[Task statement]
Each of the records that follow needs an exact reproduction.

─── Exercise materials

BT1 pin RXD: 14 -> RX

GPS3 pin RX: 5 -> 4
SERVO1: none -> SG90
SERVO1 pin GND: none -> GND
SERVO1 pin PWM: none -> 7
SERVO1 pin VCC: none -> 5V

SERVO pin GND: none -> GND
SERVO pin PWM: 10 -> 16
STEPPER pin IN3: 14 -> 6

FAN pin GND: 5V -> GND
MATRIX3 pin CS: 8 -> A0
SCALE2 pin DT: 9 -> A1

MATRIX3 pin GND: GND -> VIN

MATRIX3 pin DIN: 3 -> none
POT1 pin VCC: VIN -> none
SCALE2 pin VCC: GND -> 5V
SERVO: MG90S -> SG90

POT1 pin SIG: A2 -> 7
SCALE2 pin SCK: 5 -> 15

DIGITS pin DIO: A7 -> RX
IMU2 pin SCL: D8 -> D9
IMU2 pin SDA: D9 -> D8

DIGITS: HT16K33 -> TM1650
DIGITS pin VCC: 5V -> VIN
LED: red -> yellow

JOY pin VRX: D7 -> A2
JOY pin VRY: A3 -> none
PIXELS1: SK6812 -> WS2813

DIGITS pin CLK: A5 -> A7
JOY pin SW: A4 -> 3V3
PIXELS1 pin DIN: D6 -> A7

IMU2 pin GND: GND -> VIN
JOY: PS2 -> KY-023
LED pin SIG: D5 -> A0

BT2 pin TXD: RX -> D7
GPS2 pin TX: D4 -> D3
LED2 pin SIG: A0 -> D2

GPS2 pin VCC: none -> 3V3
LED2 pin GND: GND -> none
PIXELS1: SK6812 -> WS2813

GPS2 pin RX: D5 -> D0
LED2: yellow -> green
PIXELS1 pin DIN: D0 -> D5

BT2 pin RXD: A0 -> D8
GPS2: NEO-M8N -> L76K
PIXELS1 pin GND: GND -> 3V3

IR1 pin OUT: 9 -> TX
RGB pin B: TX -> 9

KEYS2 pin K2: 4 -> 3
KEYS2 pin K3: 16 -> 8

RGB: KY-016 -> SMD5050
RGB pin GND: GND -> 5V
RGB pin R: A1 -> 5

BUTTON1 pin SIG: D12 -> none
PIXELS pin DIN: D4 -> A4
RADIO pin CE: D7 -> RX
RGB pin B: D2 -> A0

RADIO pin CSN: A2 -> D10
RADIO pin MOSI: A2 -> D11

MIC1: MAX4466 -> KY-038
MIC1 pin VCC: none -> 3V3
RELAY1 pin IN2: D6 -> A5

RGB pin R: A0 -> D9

──────

[Task answer]
BT1 pin RXD: 14 -> RX

GPS3 pin RX: 5 -> 4
SERVO1: none -> SG90
SERVO1 pin GND: none -> GND
SERVO1 pin PWM: none -> 7
SERVO1 pin VCC: none -> 5V

SERVO pin GND: none -> GND
SERVO pin PWM: 10 -> 16
STEPPER pin IN3: 14 -> 6

FAN pin GND: 5V -> GND
MATRIX3 pin CS: 8 -> A0
SCALE2 pin DT: 9 -> A1

MATRIX3 pin GND: GND -> VIN

MATRIX3 pin DIN: 3 -> none
POT1 pin VCC: VIN -> none
SCALE2 pin VCC: GND -> 5V
SERVO: MG90S -> SG90

POT1 pin SIG: A2 -> 7
SCALE2 pin SCK: 5 -> 15

DIGITS pin DIO: A7 -> RX
IMU2 pin SCL: D8 -> D9
IMU2 pin SDA: D9 -> D8

DIGITS: HT16K33 -> TM1650
DIGITS pin VCC: 5V -> VIN
LED: red -> yellow

JOY pin VRX: D7 -> A2
JOY pin VRY: A3 -> none
PIXELS1: SK6812 -> WS2813

DIGITS pin CLK: A5 -> A7
JOY pin SW: A4 -> 3V3
PIXELS1 pin DIN: D6 -> A7

IMU2 pin GND: GND -> VIN
JOY: PS2 -> KY-023
LED pin SIG: D5 -> A0

BT2 pin TXD: RX -> D7
GPS2 pin TX: D4 -> D3
LED2 pin SIG: A0 -> D2

GPS2 pin VCC: none -> 3V3
LED2 pin GND: GND -> none
PIXELS1: SK6812 -> WS2813

GPS2 pin RX: D5 -> D0
LED2: yellow -> green
PIXELS1 pin DIN: D0 -> D5

BT2 pin RXD: A0 -> D8
GPS2: NEO-M8N -> L76K
PIXELS1 pin GND: GND -> 3V3

IR1 pin OUT: 9 -> TX
RGB pin B: TX -> 9

KEYS2 pin K2: 4 -> 3
KEYS2 pin K3: 16 -> 8

RGB: KY-016 -> SMD5050
RGB pin GND: GND -> 5V
RGB pin R: A1 -> 5

BUTTON1 pin SIG: D12 -> none
PIXELS pin DIN: D4 -> A4
RADIO pin CE: D7 -> RX
RGB pin B: D2 -> A0

RADIO pin CSN: A2 -> D10
RADIO pin MOSI: A2 -> D11

MIC1: MAX4466 -> KY-038
MIC1 pin VCC: none -> 3V3
RELAY1 pin IN2: D6 -> A5

RGB pin R: A0 -> D9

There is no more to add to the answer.